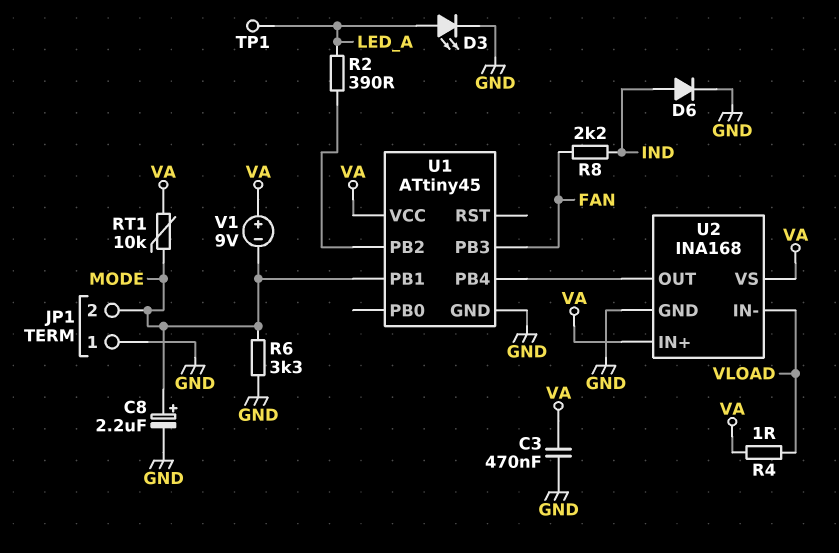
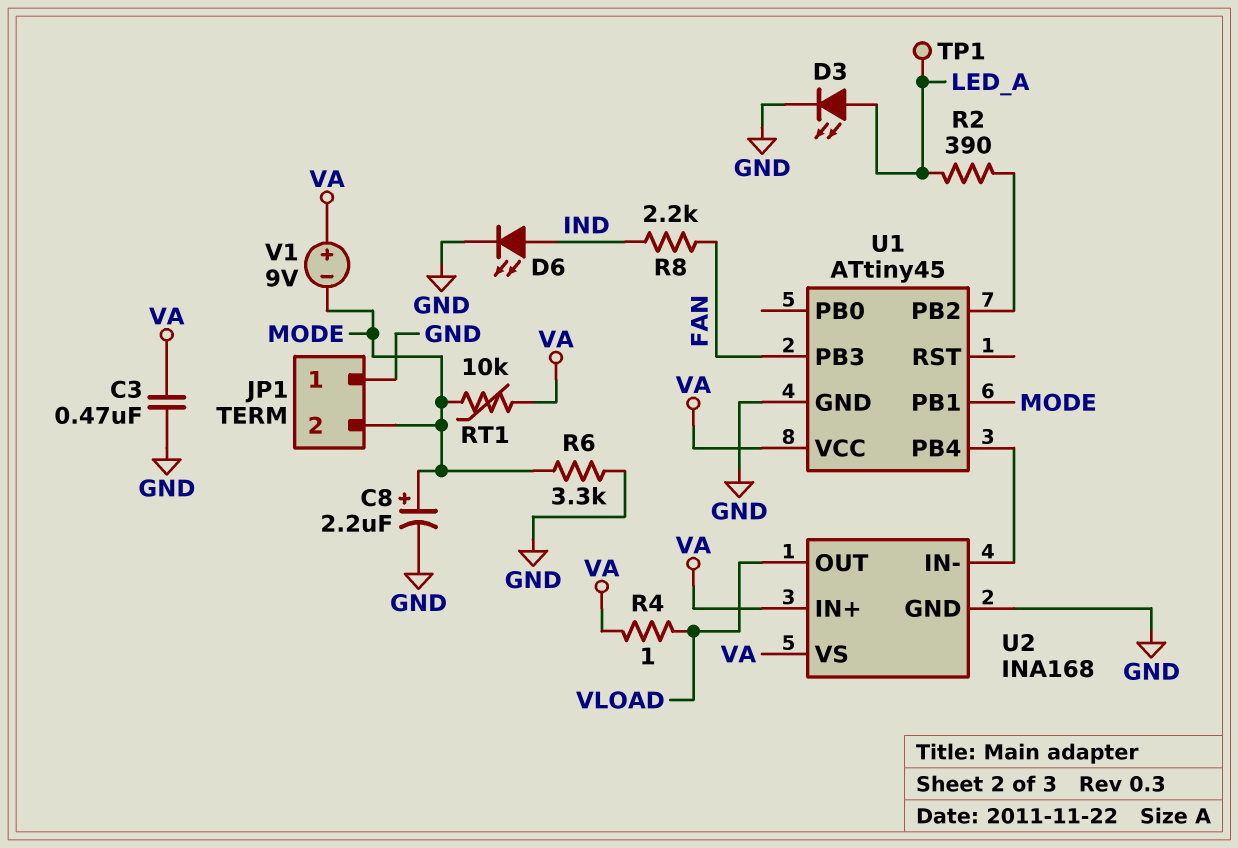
D6: diode (A IND, K GND) -> LED (A IND, K GND)
U2 pin IN-: VLOAD -> U1/PB4
U2 pin OUT: U1/PB4 -> VLOAD

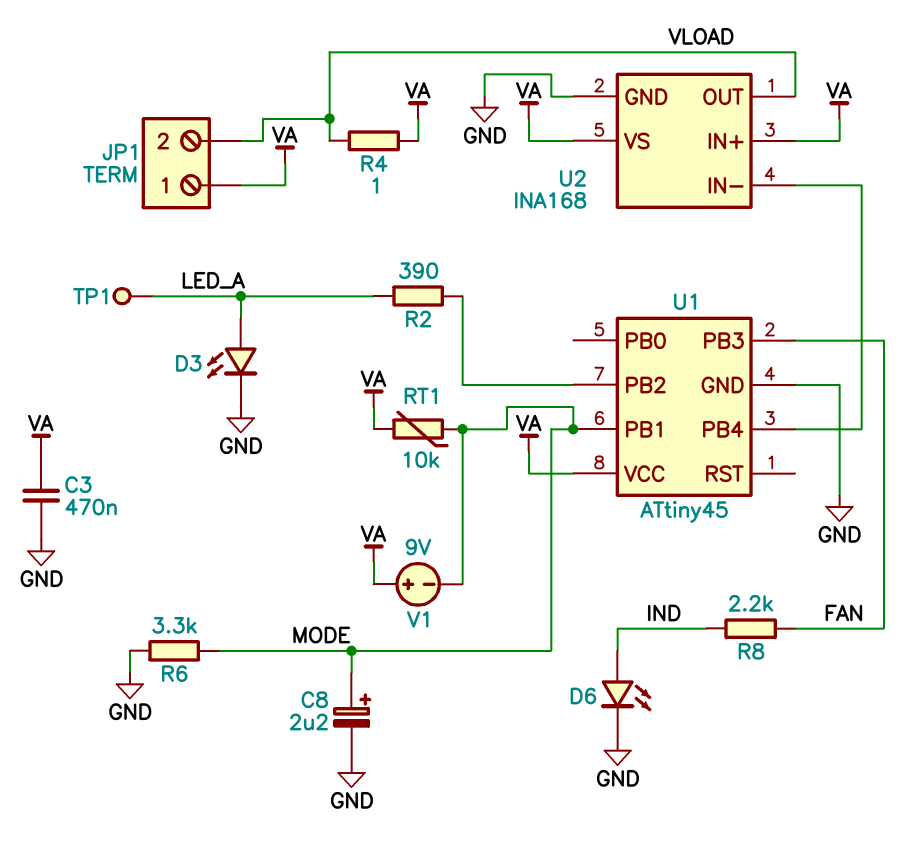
JP1 pin 1: GND -> VA
JP1 pin 2: MODE -> VLOAD

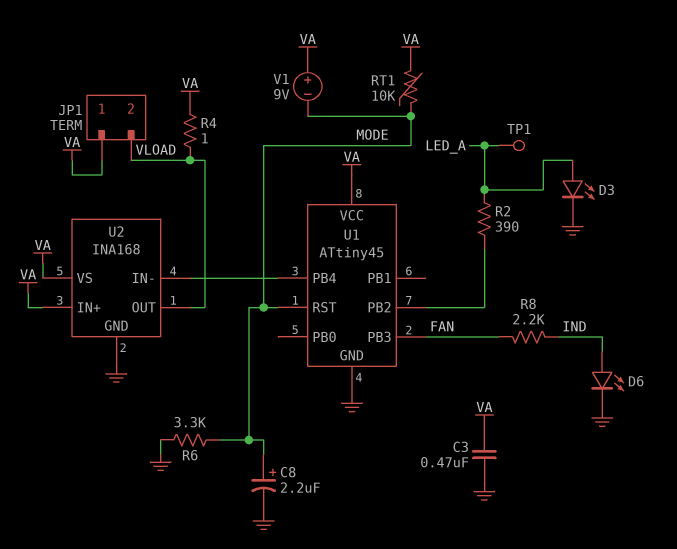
U1 pin PB1: MODE -> none
U1 pin RST: none -> MODE

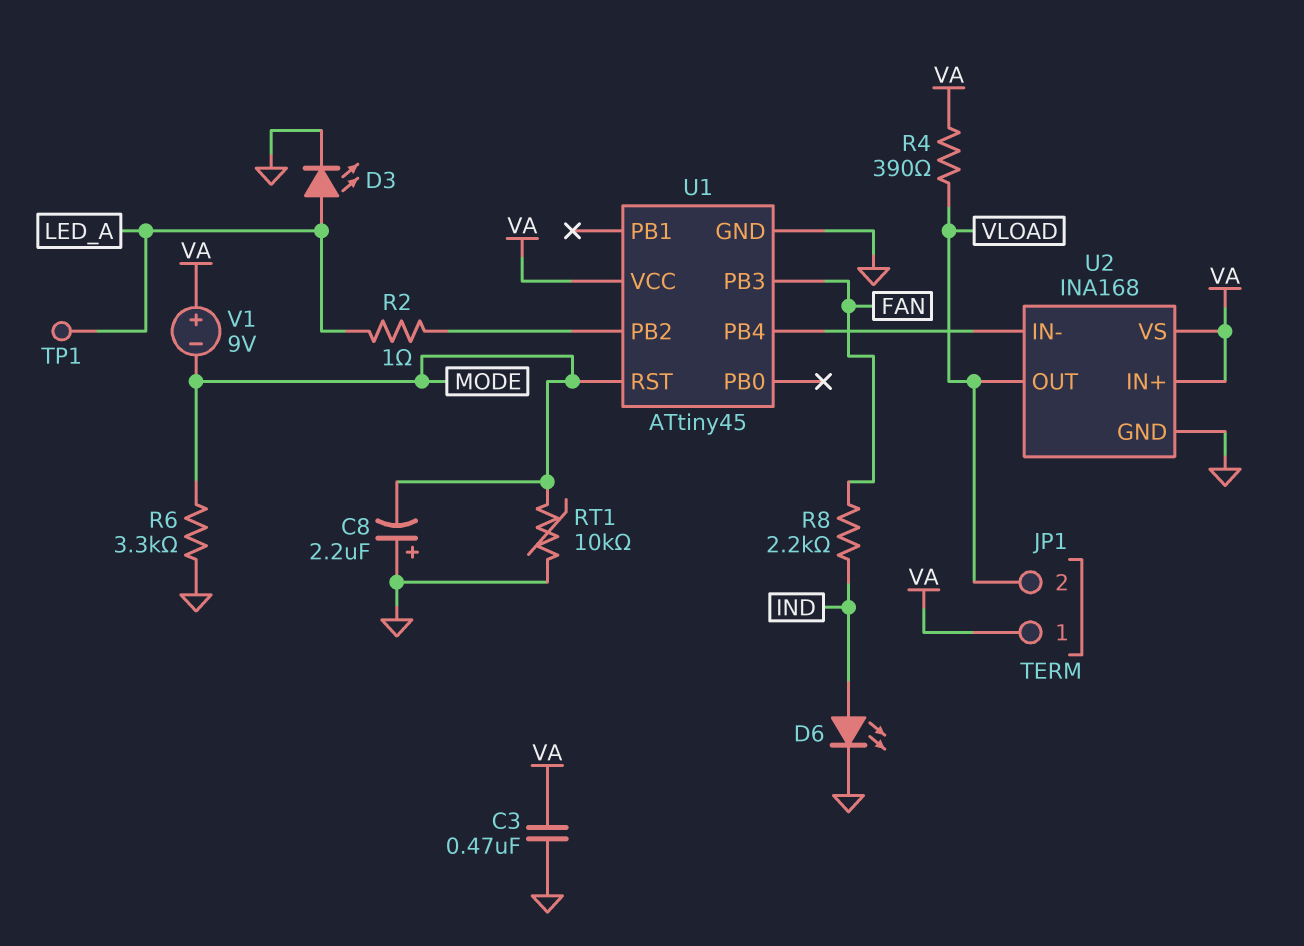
C8: 2.2uF (plus MODE, minus GND) -> 2.2uF (plus GND, minus MODE)
R2: 390 (LED_A, U1/PB2) -> 1 (LED_A, U1/PB2)
R4: 1 (VA, VLOAD) -> 390 (VA, VLOAD)
RT1: 10k (MODE, VA) -> 10k (GND, MODE)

○ ○ ○ ○ ○

__What the task asks__
Each entry is to be written out again word for word, and any pictures are to be omitted.

__Reply__
D6: diode (A IND, K GND) -> LED (A IND, K GND)
U2 pin IN-: VLOAD -> U1/PB4
U2 pin OUT: U1/PB4 -> VLOAD

JP1 pin 1: GND -> VA
JP1 pin 2: MODE -> VLOAD

U1 pin PB1: MODE -> none
U1 pin RST: none -> MODE

C8: 2.2uF (plus MODE, minus GND) -> 2.2uF (plus GND, minus MODE)
R2: 390 (LED_A, U1/PB2) -> 1 (LED_A, U1/PB2)
R4: 1 (VA, VLOAD) -> 390 (VA, VLOAD)
RT1: 10k (MODE, VA) -> 10k (GND, MODE)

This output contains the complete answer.